■ **Exercise**
Please take the records that follow and repeat exactly the lines starting with the line with "F1: none -> 5A (GND, W4)" and going on through the line with "R3: none -> 12 (+9V, W4)".

■ **Task data**
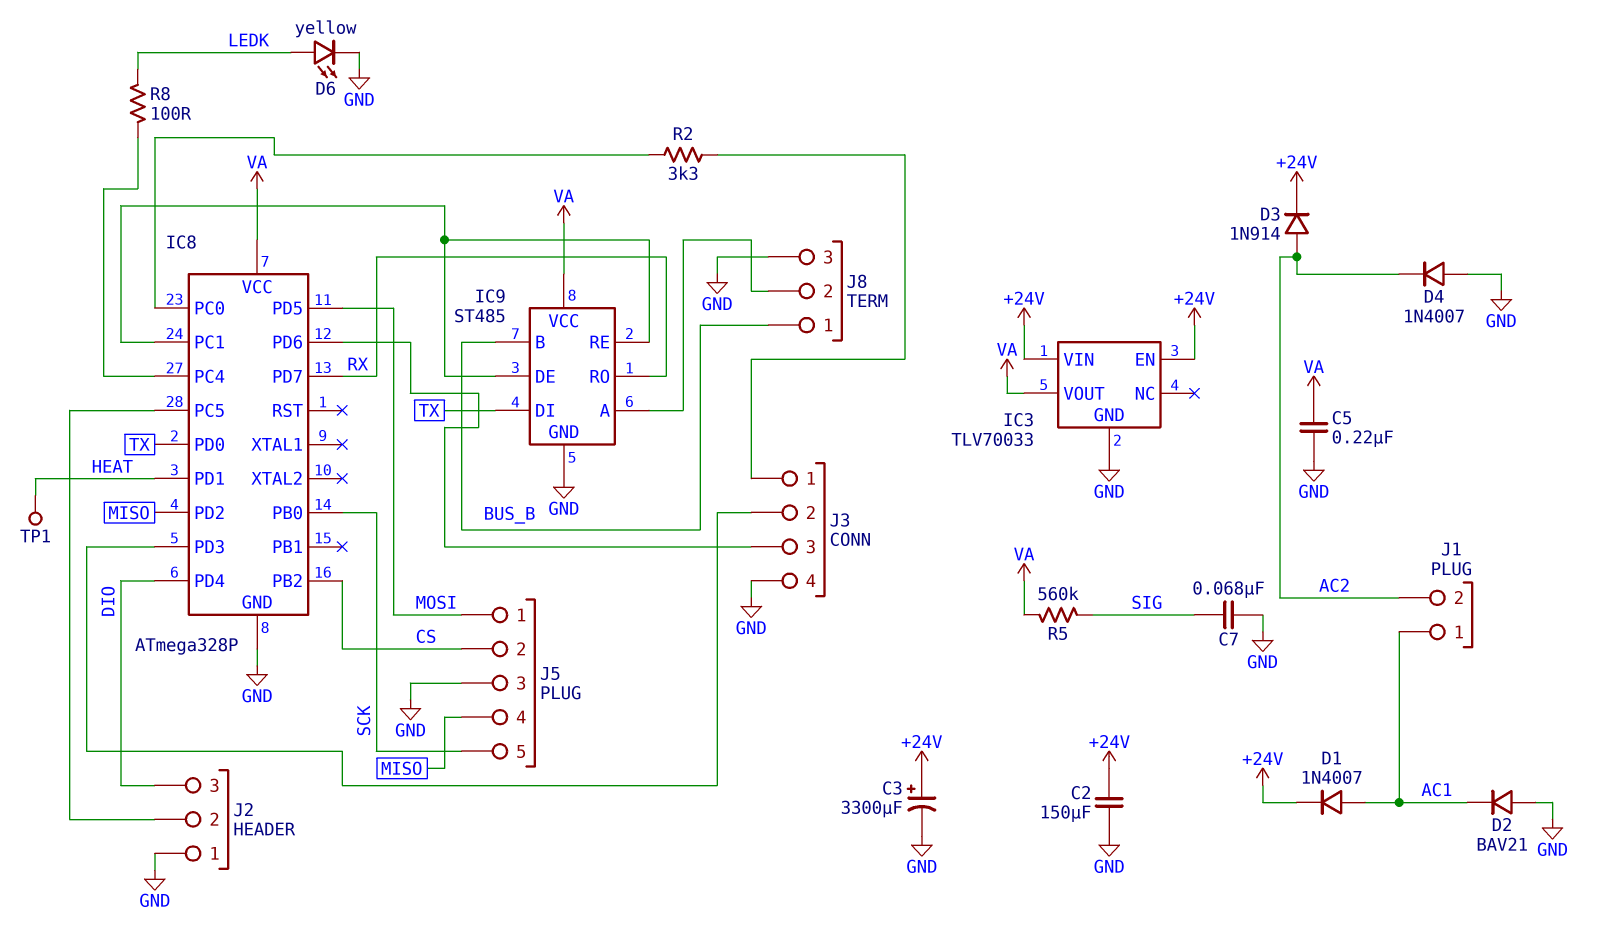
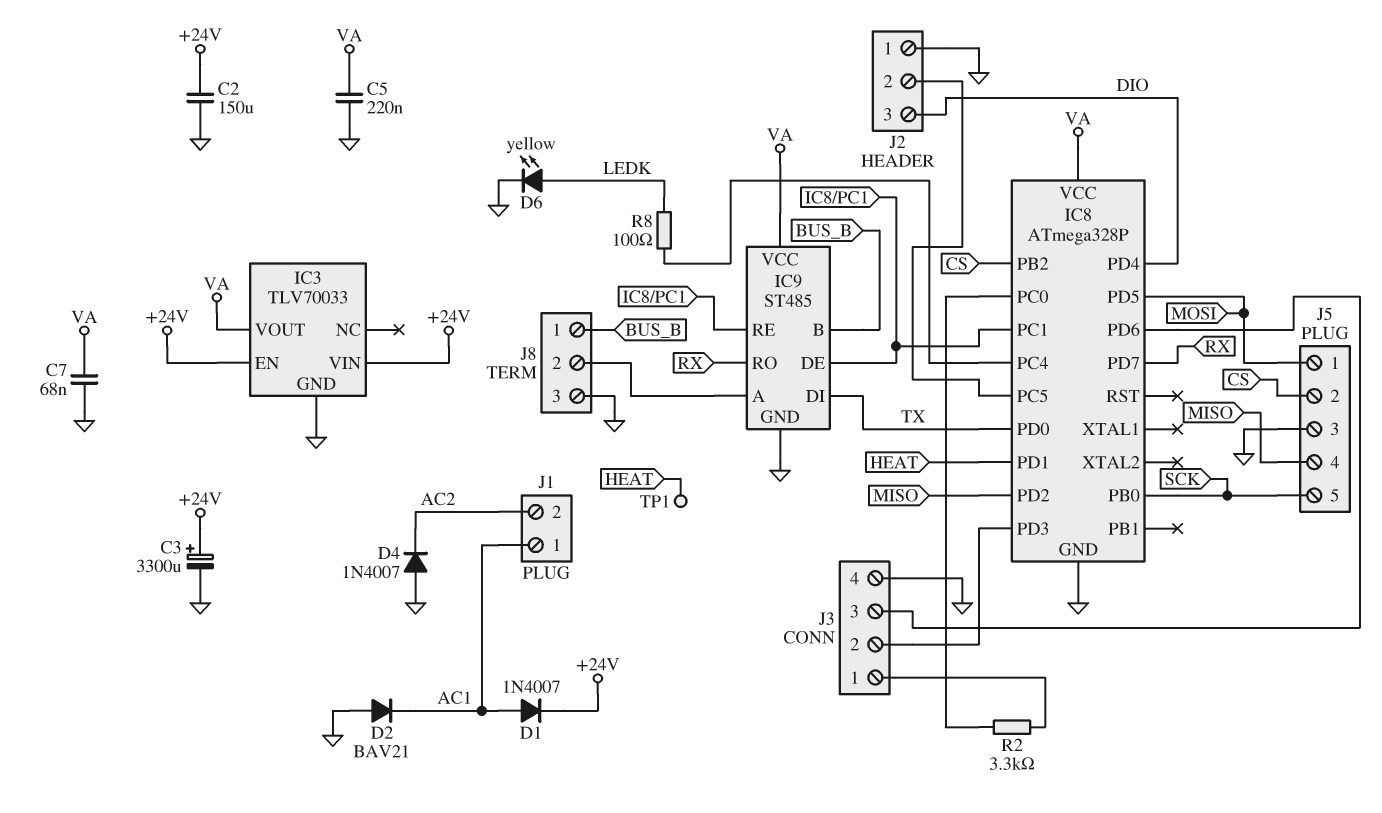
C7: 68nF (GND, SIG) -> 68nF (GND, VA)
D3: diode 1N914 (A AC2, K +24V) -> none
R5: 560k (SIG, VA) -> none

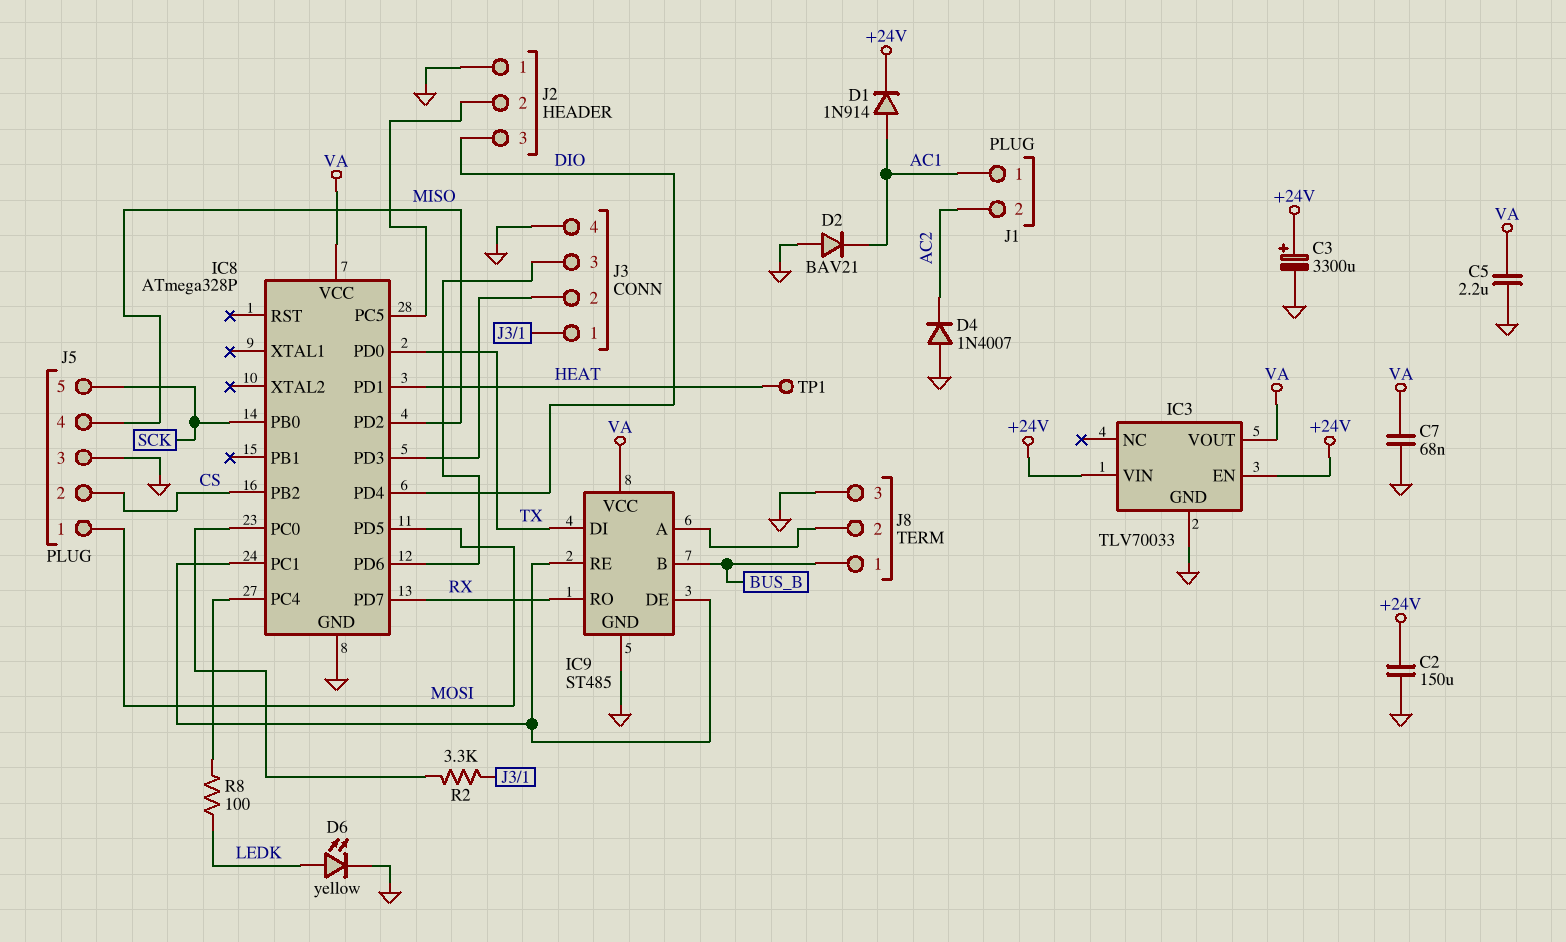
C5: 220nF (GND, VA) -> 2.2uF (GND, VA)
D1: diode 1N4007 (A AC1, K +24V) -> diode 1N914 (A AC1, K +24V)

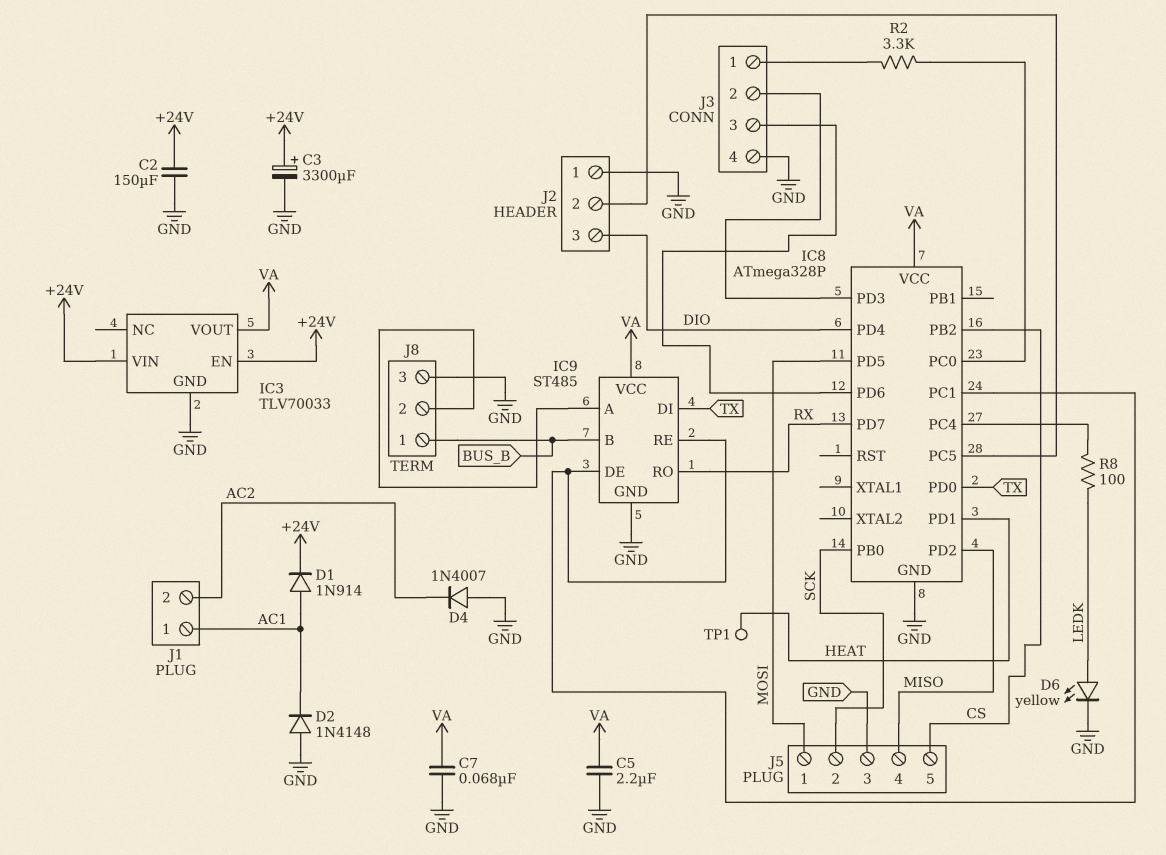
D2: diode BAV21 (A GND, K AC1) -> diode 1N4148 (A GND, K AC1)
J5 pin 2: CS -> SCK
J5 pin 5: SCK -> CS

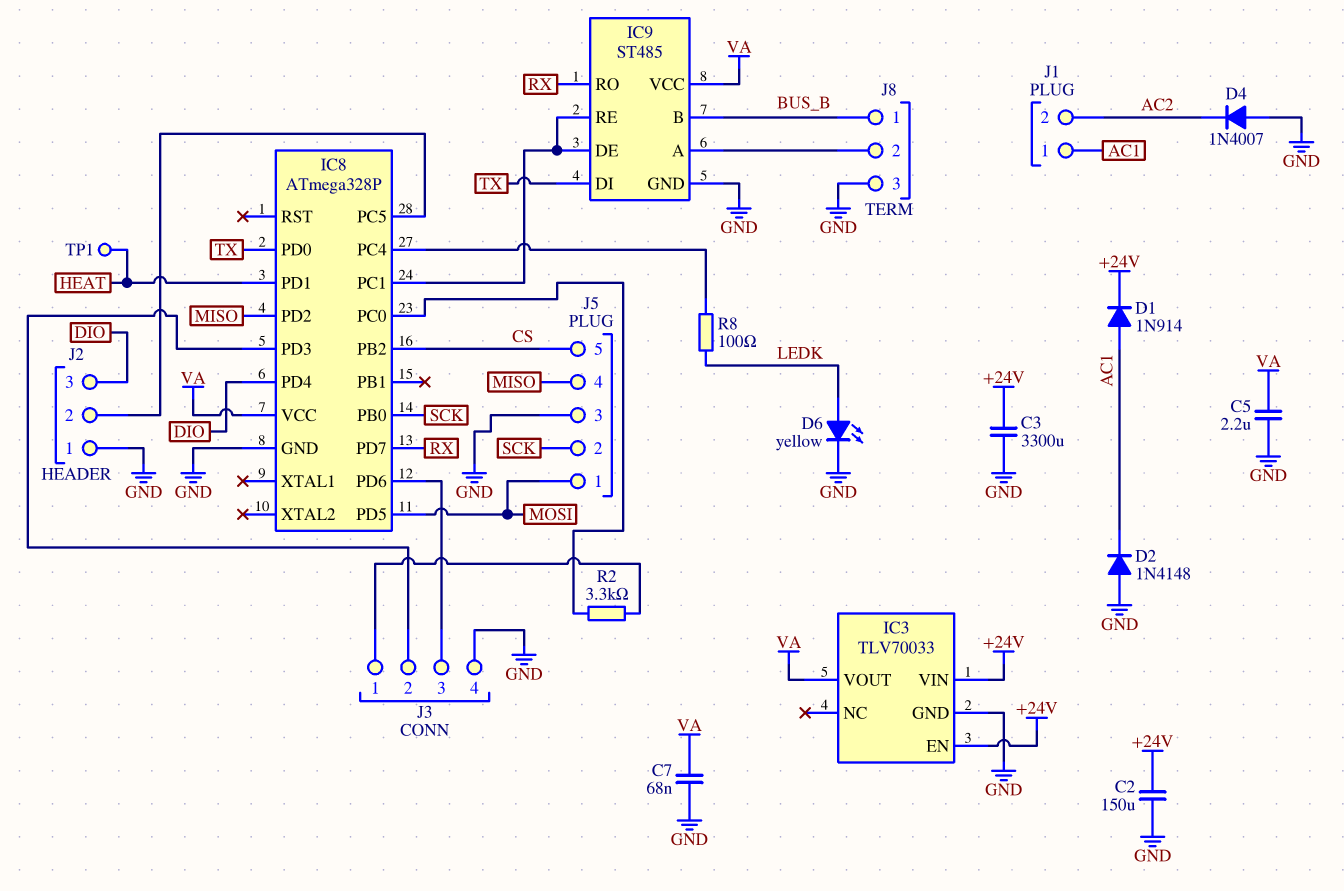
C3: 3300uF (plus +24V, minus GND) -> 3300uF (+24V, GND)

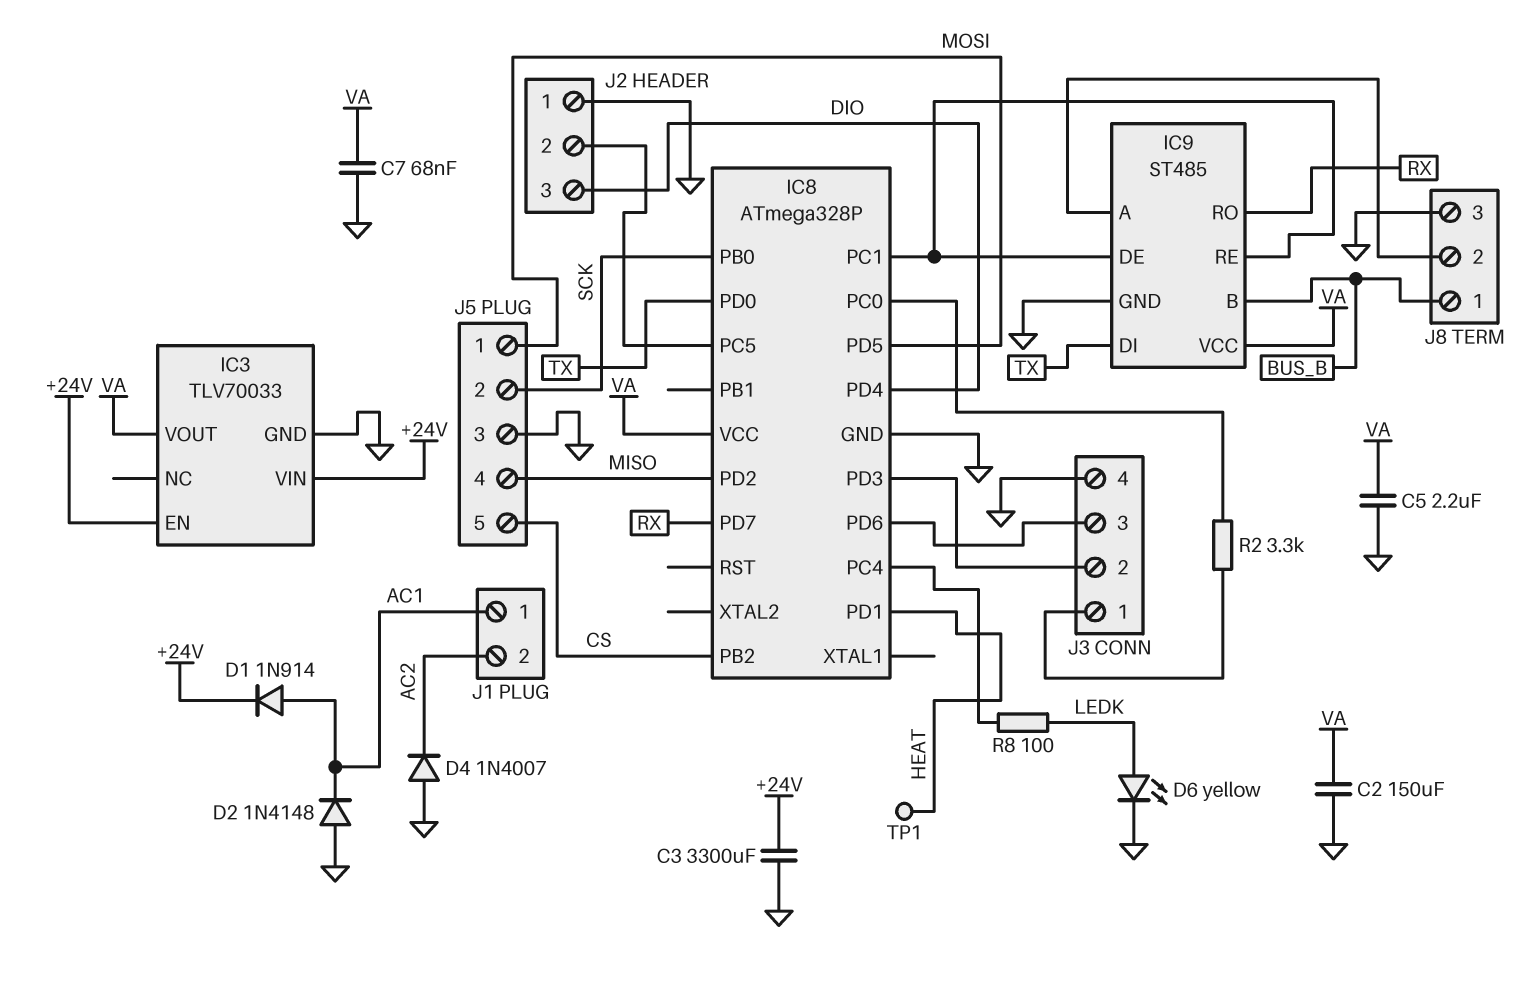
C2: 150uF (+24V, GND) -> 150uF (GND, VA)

...

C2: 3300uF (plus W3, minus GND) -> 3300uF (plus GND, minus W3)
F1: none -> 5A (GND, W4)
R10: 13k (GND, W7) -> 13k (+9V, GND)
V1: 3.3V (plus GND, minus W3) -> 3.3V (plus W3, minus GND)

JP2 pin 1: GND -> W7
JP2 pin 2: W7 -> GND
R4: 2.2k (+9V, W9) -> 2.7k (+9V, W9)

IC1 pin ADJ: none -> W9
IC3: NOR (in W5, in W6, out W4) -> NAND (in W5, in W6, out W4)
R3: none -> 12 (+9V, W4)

■ **Output below**
F1: none -> 5A (GND, W4)
R10: 13k (GND, W7) -> 13k (+9V, GND)
V1: 3.3V (plus GND, minus W3) -> 3.3V (plus W3, minus GND)

JP2 pin 1: GND -> W7
JP2 pin 2: W7 -> GND
R4: 2.2k (+9V, W9) -> 2.7k (+9V, W9)

IC1 pin ADJ: none -> W9
IC3: NOR (in W5, in W6, out W4) -> NAND (in W5, in W6, out W4)
R3: none -> 12 (+9V, W4)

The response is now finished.